::: RECORD EXTRACTS

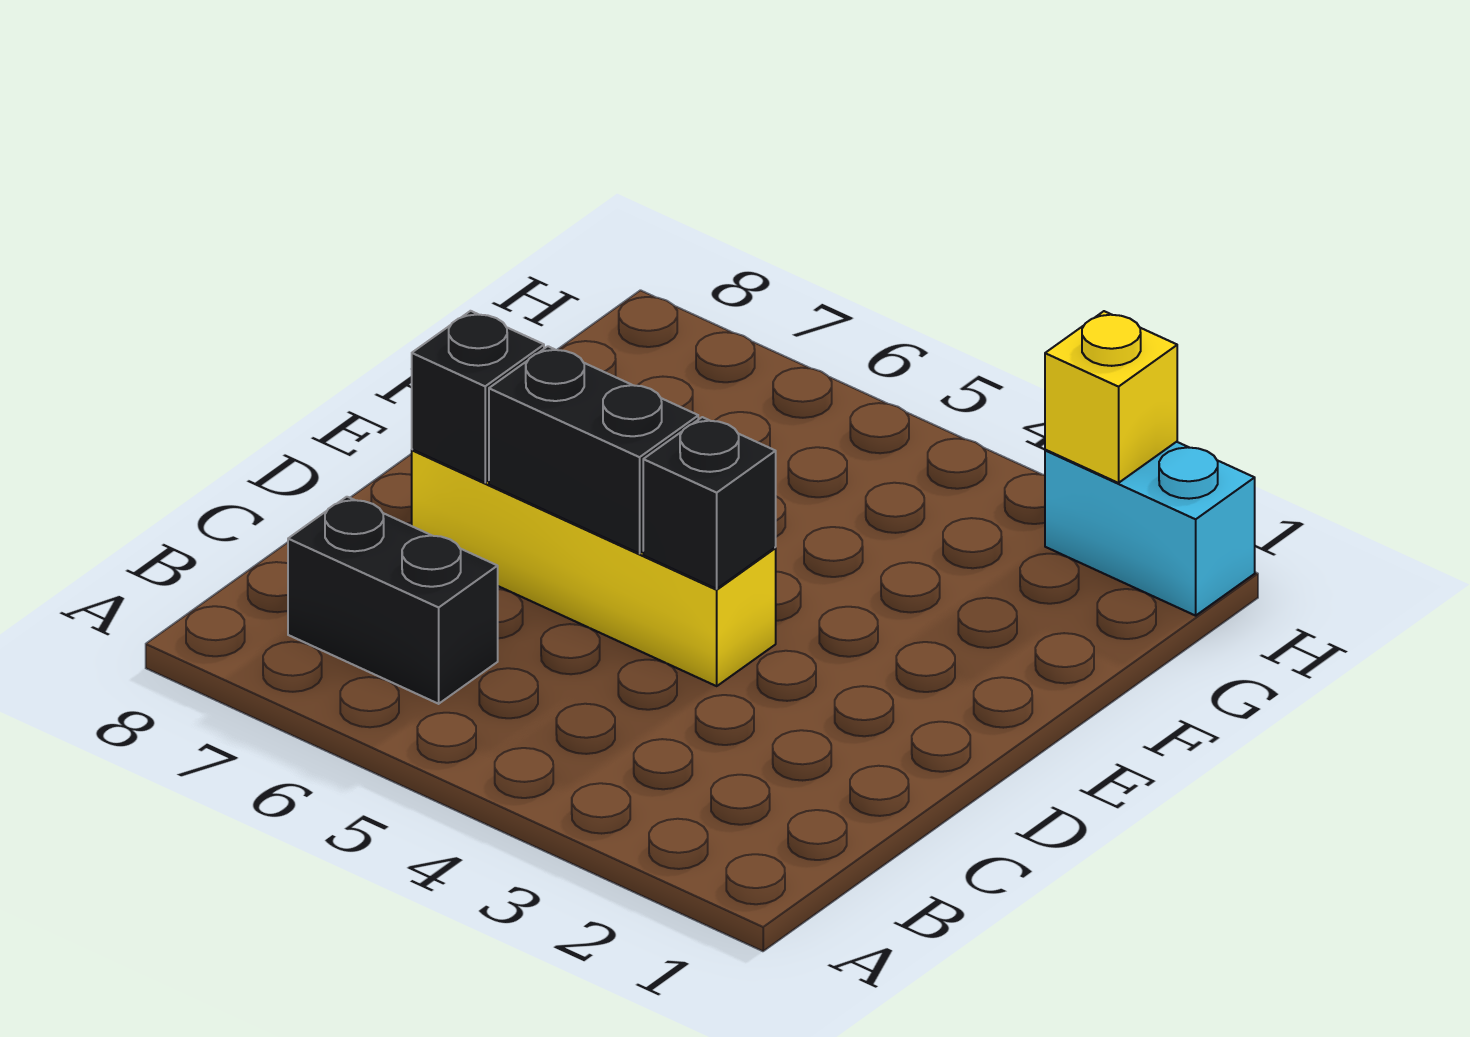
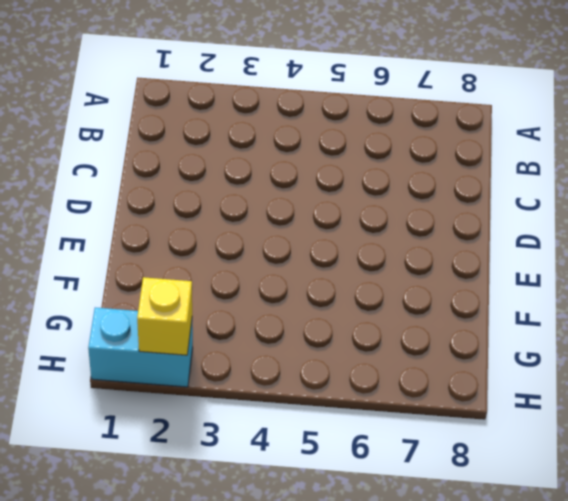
none -> black brick B6:B7 level 1
none -> yellow brick D4:D7 level 1

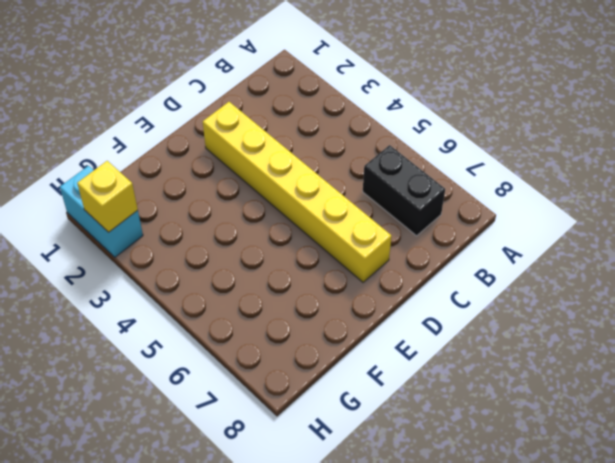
yellow brick D2:D7 level 1 -> yellow brick D4:D7 level 1
none -> black brick D4 level 2
none -> black brick D5:D6 level 2

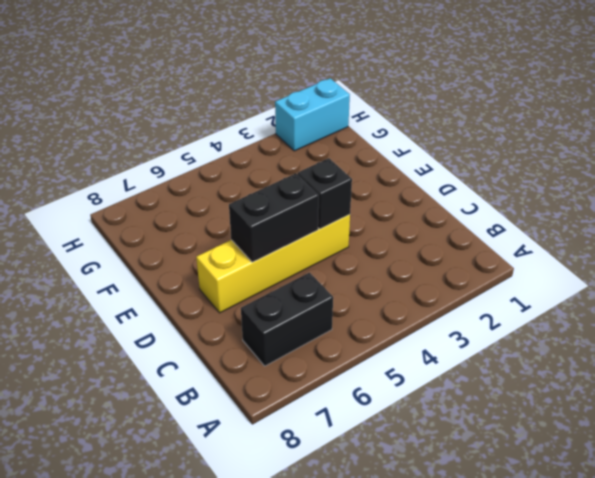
none -> black brick D7 level 2
none -> yellow brick H2 level 2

::::::

In the records, which lines use the word "black"? Report them.

→ TASK SOLUTION
none -> black brick B6:B7 level 1
none -> black brick D4 level 2
none -> black brick D5:D6 level 2
none -> black brick D7 level 2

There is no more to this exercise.